■ **TO DO**:
Figure out how many lines in the records below hold the string "added". That number alone is the answer.

[Opening DATA FOR THE TASK section]

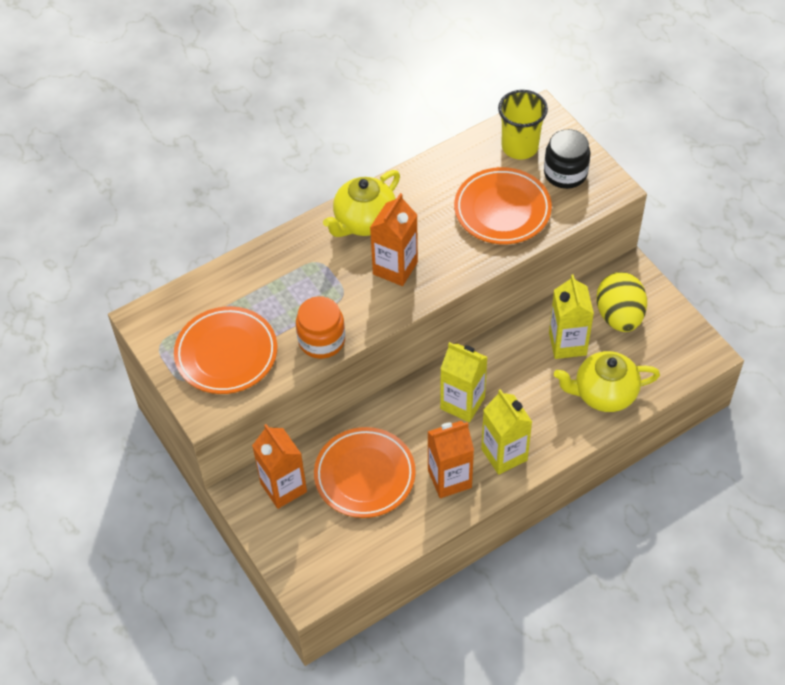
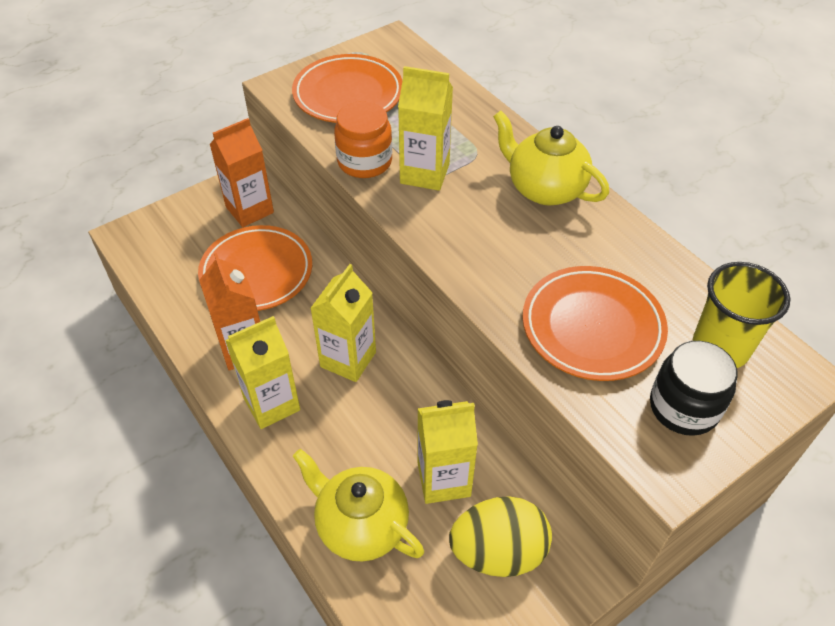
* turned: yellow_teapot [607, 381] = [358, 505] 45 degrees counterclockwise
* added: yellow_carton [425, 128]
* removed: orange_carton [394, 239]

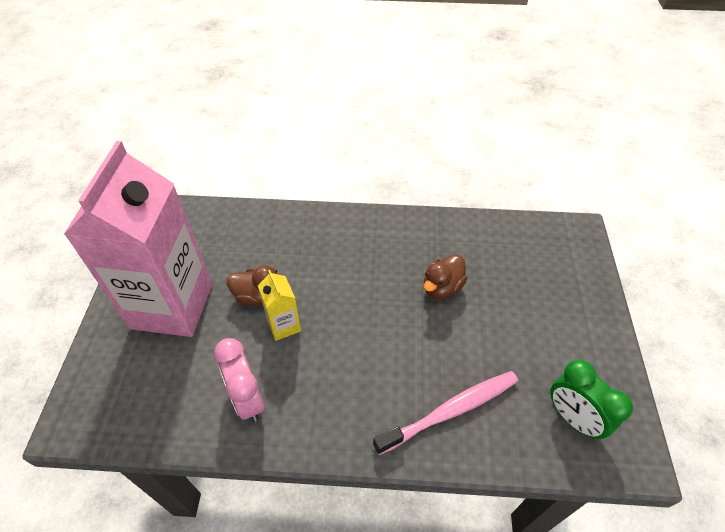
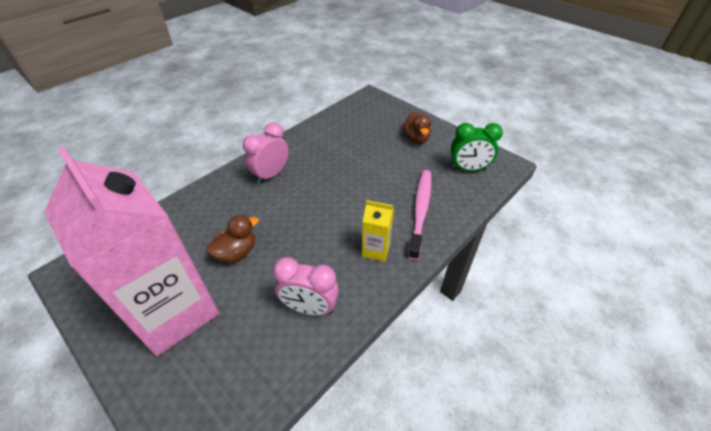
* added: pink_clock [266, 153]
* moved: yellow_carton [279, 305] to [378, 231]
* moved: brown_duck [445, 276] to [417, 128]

[Closing DATA FOR THE TASK section]

■ **COMPLETED EXERCISE**:
2